Retype, word for word, each line between the lines holding "black bell [551,180,602,255]" and "camera: 90 degrees left, 20 degrees down", inclusive, and leave the rest of the data alone.

RECORDS PROVIDED =
______

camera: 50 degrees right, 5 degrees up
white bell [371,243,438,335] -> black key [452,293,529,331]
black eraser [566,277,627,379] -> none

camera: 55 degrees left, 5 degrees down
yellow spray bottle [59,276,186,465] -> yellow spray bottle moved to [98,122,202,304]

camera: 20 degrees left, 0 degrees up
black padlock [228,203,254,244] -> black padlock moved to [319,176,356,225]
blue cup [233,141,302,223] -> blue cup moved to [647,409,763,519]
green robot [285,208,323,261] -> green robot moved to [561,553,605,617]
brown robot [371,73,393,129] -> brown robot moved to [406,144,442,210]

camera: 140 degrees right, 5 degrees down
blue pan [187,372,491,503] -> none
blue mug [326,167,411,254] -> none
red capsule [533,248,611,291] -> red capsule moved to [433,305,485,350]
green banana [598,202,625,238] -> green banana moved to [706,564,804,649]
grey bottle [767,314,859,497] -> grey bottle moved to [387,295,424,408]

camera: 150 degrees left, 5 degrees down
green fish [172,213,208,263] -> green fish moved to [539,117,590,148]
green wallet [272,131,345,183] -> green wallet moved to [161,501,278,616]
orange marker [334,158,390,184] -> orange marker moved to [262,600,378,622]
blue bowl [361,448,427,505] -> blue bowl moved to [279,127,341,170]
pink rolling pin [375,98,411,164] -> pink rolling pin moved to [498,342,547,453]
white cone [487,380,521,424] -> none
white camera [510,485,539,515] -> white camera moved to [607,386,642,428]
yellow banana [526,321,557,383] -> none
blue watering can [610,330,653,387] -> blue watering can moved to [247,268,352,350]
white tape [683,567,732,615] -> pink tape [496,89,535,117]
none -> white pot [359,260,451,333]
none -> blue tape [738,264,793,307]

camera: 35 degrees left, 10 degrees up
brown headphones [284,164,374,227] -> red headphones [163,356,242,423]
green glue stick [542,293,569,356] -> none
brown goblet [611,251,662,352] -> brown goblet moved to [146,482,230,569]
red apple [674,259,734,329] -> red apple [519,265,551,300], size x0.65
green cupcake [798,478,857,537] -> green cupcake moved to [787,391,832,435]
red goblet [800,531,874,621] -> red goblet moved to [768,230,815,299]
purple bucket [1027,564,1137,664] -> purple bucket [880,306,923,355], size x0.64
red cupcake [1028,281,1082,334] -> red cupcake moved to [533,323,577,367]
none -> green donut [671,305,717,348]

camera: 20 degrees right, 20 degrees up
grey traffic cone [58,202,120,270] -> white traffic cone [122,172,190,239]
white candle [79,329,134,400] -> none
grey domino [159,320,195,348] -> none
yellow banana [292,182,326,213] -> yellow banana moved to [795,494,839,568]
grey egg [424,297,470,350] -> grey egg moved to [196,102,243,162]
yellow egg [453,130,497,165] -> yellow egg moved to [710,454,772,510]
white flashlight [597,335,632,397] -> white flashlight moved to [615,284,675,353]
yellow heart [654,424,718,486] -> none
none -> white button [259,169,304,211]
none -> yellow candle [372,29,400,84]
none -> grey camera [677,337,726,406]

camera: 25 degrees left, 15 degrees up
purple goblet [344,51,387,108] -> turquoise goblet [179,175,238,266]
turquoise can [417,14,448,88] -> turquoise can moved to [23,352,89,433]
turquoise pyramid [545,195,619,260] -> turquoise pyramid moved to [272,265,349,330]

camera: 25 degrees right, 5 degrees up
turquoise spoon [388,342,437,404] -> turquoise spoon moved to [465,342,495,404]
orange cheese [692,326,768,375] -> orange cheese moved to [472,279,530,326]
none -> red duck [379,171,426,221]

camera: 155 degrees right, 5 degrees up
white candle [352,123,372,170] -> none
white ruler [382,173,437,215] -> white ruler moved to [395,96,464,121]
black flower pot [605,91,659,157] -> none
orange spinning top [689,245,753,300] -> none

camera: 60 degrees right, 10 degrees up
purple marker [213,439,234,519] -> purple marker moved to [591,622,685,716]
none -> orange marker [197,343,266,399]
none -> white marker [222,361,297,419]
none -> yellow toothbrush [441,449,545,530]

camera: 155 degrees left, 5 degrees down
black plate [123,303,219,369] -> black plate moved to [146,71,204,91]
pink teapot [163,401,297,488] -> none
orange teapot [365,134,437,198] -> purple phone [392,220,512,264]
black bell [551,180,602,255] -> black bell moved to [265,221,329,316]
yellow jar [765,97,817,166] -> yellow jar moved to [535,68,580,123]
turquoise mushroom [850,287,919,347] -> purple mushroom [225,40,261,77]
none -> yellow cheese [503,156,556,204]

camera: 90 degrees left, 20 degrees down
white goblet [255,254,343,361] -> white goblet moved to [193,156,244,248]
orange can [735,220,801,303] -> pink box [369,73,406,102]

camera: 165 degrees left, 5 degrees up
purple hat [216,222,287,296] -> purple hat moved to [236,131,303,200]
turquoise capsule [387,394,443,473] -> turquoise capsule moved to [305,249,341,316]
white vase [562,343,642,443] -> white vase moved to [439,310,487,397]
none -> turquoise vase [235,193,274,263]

______

SOLUTION BELOW =
black bell [551,180,602,255] -> black bell moved to [265,221,329,316]
yellow jar [765,97,817,166] -> yellow jar moved to [535,68,580,123]
turquoise mushroom [850,287,919,347] -> purple mushroom [225,40,261,77]
none -> yellow cheese [503,156,556,204]

camera: 90 degrees left, 20 degrees down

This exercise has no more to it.